Dataset records:
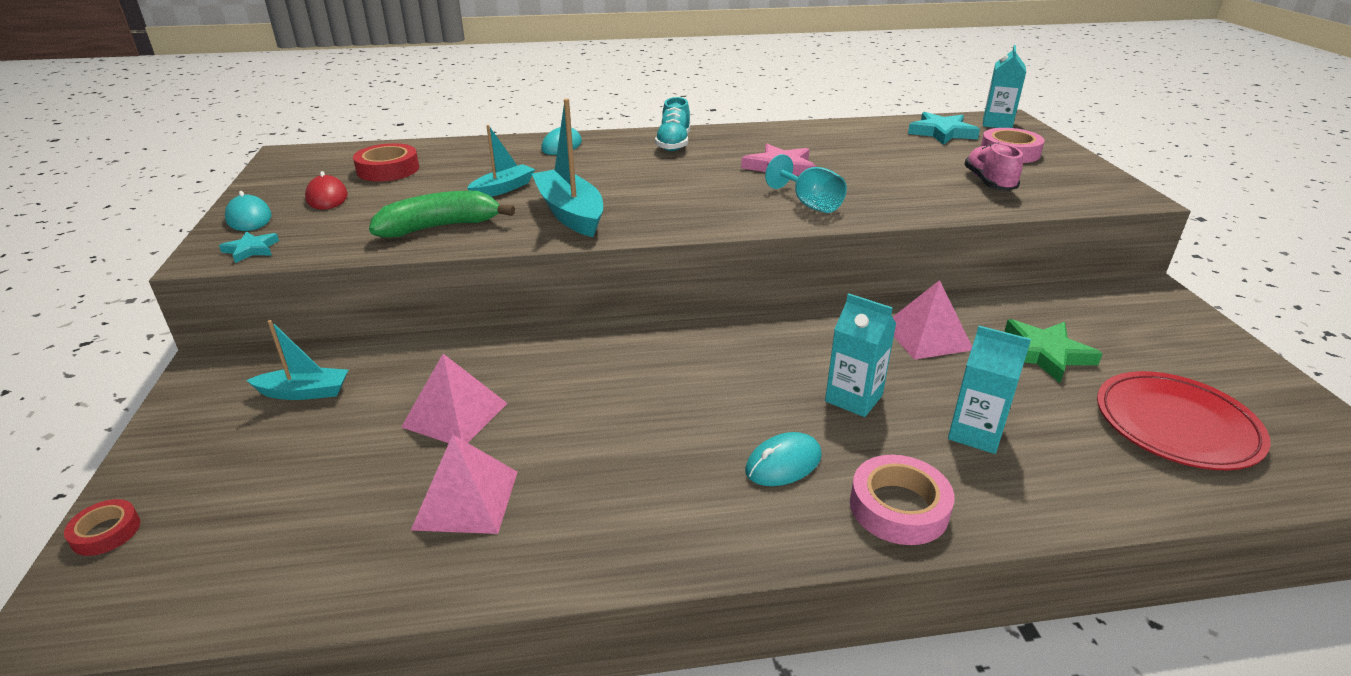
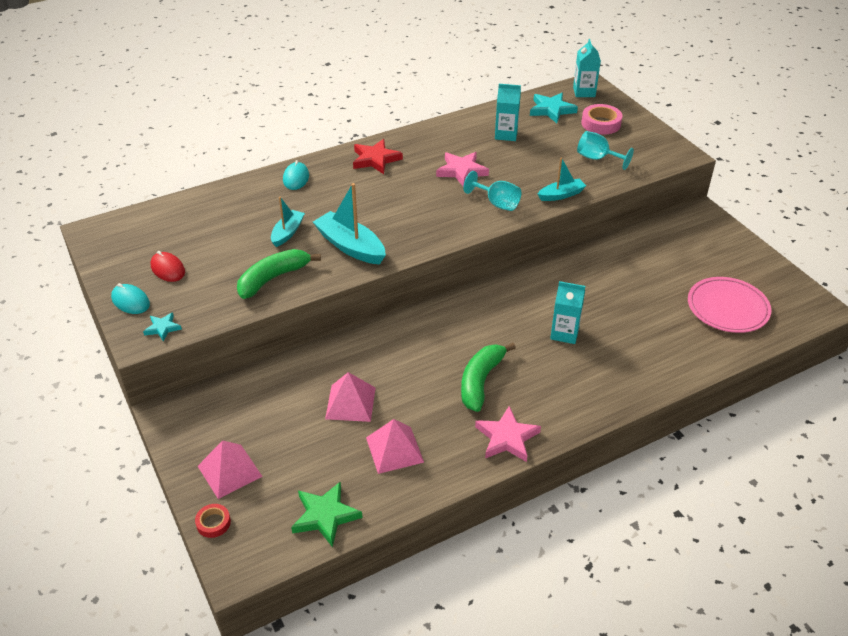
camera: 20 degrees left, 10 degrees up
(305, 392) = (246, 413): turquoise boat -> turquoise boat (561, 195)
(388, 169) = (187, 231): red tape -> none
(666, 533) = (507, 438): none -> pink star
(673, 144) = (375, 159): turquoise shoe -> red star
(675, 434) = (481, 381): none -> green banana
(783, 463) = (545, 383): turquoise mouse -> none
(898, 507) = (610, 392): pink tape -> none
(927, 337) = (588, 279): pink pyramid -> pink pyramid (229, 471)
(975, 433) = (633, 339): turquoise carton -> turquoise carton (506, 134)
(989, 183) = (597, 158): pink shoe -> turquoise goblet
(1044, 354) = (654, 276): green star -> green star (325, 516)
(1176, 425) = (727, 308): red plate -> pink plate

What is expected:
From the line containing "(675, 434) = (481, 381): none -> green banana" to the final line of the entries, print every line exactly and nothing else.

Solution to the problem:
(675, 434) = (481, 381): none -> green banana
(783, 463) = (545, 383): turquoise mouse -> none
(898, 507) = (610, 392): pink tape -> none
(927, 337) = (588, 279): pink pyramid -> pink pyramid (229, 471)
(975, 433) = (633, 339): turquoise carton -> turquoise carton (506, 134)
(989, 183) = (597, 158): pink shoe -> turquoise goblet
(1044, 354) = (654, 276): green star -> green star (325, 516)
(1176, 425) = (727, 308): red plate -> pink plate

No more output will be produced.